** WHAT THE TASK ASKS **
Would you return the lines between the one holding "(270, 155) = (142, 314): grey pyramid -> none" and the one holding "(490, 185) = (297, 139): none -> blue pyramid", inclusive, and only those, exactly as they stand in the listing below?

** INFORMATION PROVIDED **
# # # #
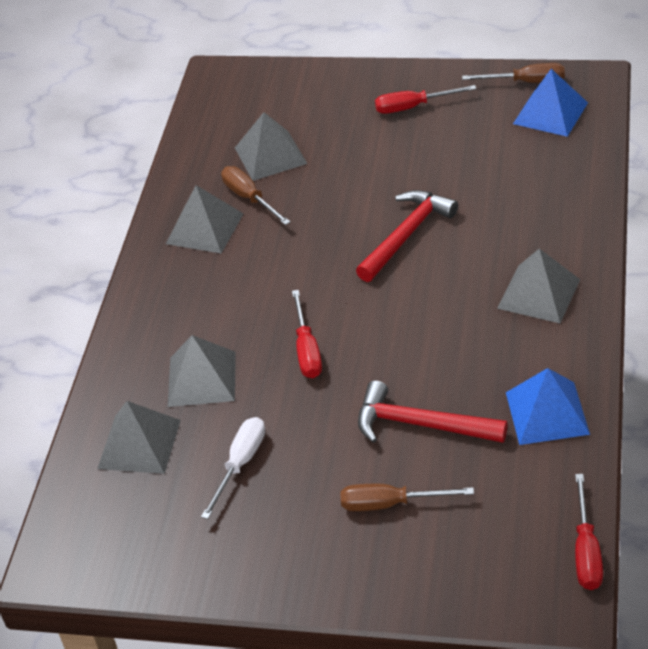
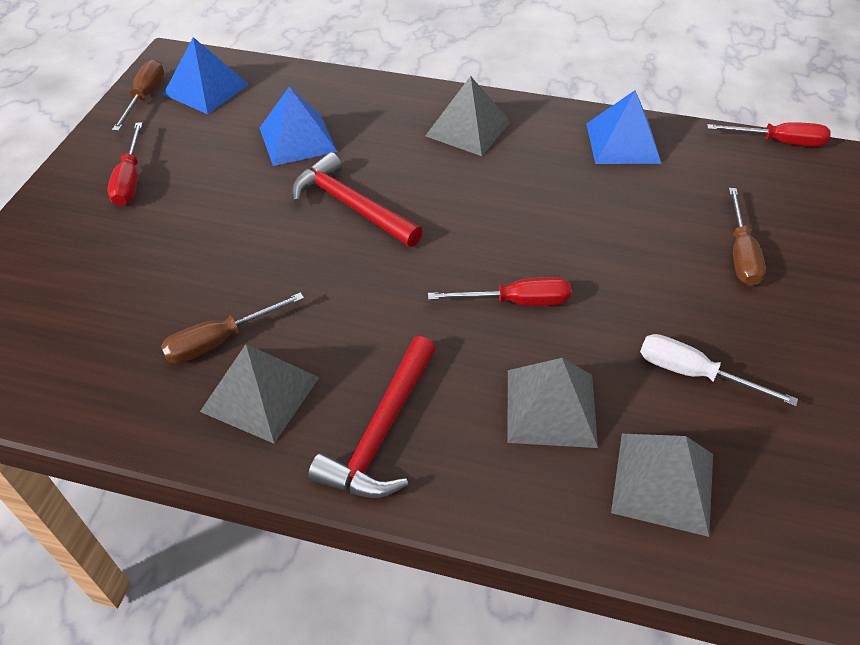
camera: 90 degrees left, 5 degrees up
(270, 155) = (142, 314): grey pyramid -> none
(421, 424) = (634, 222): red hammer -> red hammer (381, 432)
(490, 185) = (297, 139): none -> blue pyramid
# # # #
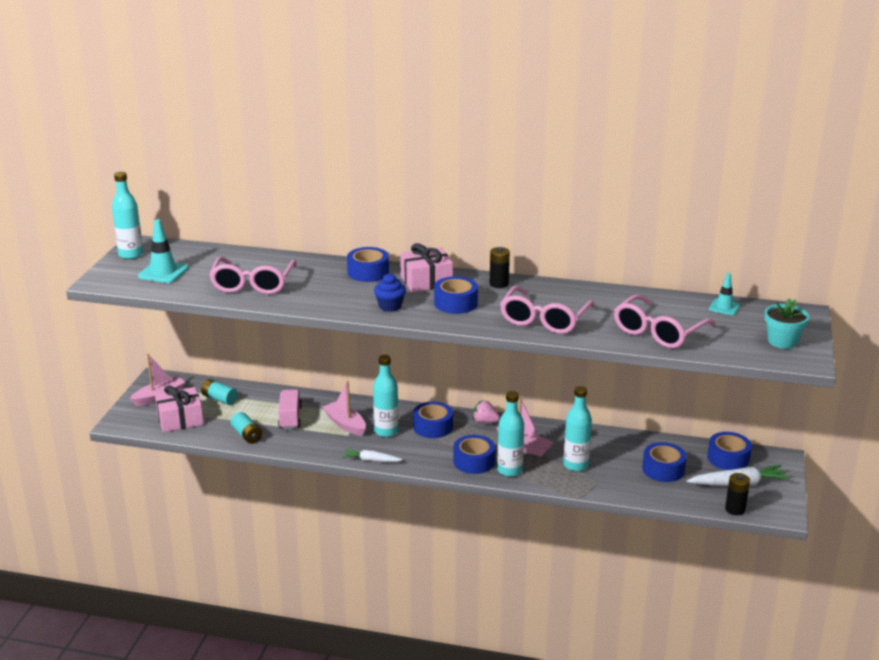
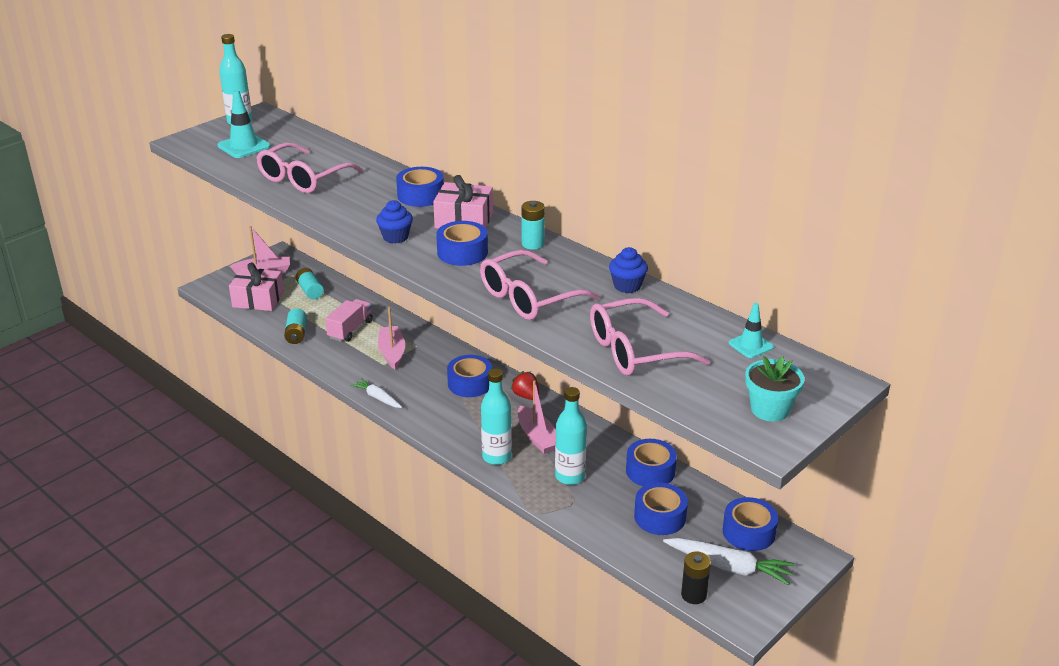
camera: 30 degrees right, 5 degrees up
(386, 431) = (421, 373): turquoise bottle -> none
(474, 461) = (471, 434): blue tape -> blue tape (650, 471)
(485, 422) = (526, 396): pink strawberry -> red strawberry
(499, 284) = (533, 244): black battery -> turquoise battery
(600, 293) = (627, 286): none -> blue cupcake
# # # #
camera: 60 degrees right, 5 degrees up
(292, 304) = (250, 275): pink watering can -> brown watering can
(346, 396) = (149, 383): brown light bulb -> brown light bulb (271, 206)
# # # #
** YOUR RESPONSE **
(270, 155) = (142, 314): grey pyramid -> none
(421, 424) = (634, 222): red hammer -> red hammer (381, 432)
(490, 185) = (297, 139): none -> blue pyramid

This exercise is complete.